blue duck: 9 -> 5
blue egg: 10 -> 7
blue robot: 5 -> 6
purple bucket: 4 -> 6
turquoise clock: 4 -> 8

------------------------------------------------------------

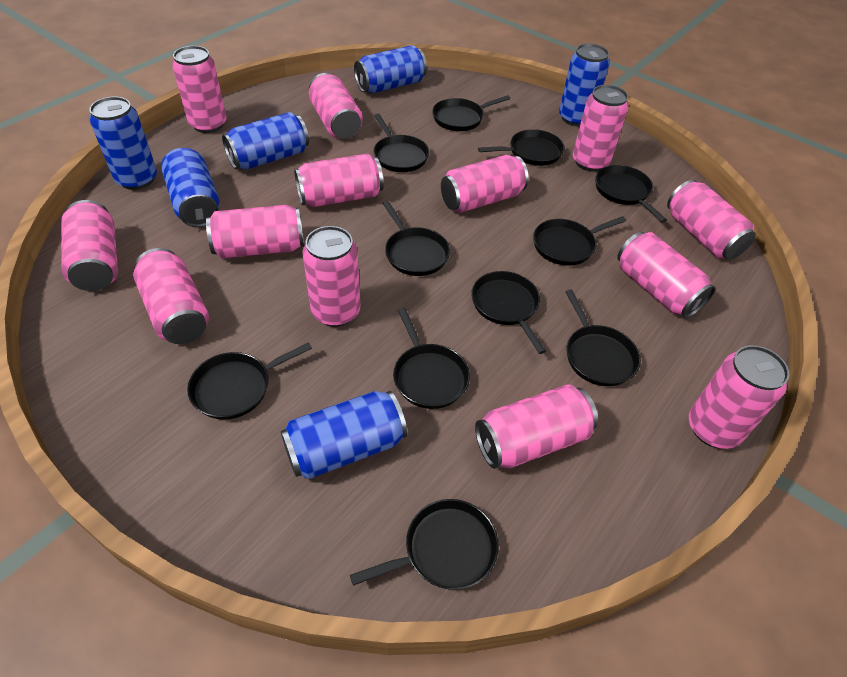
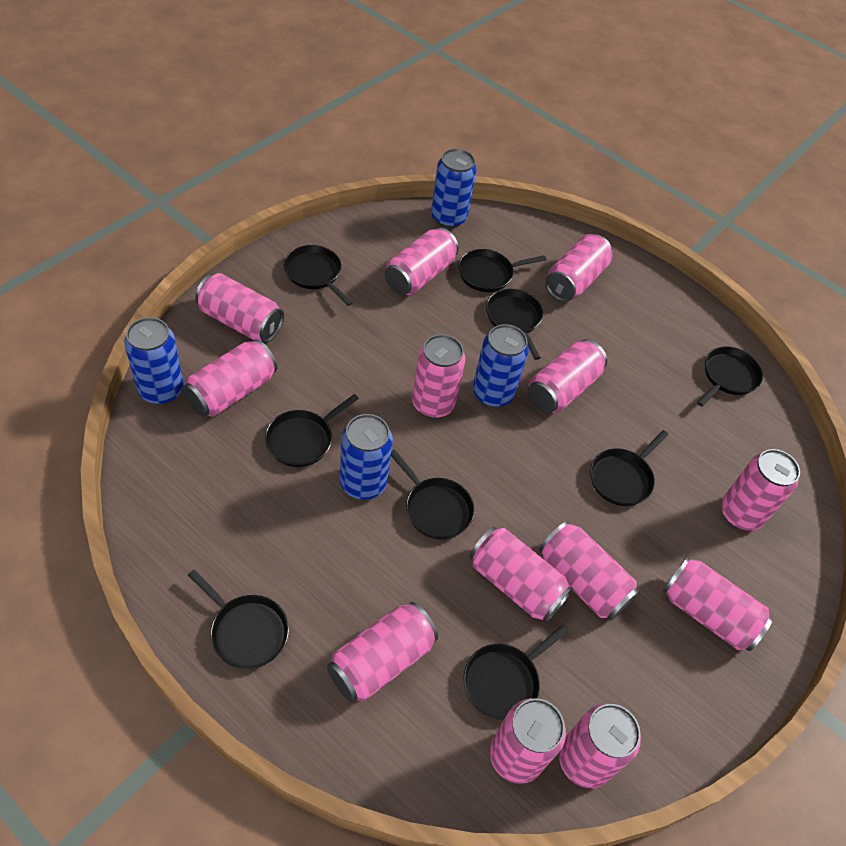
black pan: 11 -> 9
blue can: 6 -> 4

------------------------------------------------------------

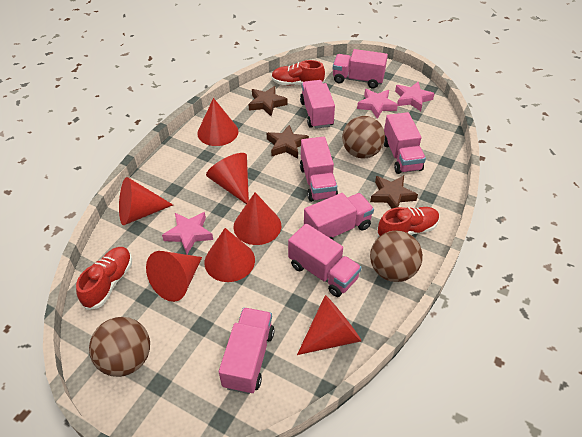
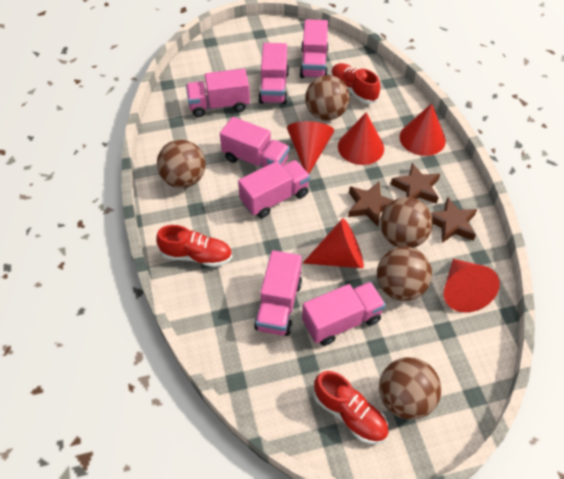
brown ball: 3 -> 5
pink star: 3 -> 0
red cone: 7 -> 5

------------------------------------------------------------

Beginning at the line with "blue egg: 10 -> 7" and ending at the line with "turquoise clock: 4 -> 8", reproduce each line of the data above exactly, and add no other lines.

▸ **Result of this exercise**:
blue egg: 10 -> 7
blue robot: 5 -> 6
purple bucket: 4 -> 6
turquoise clock: 4 -> 8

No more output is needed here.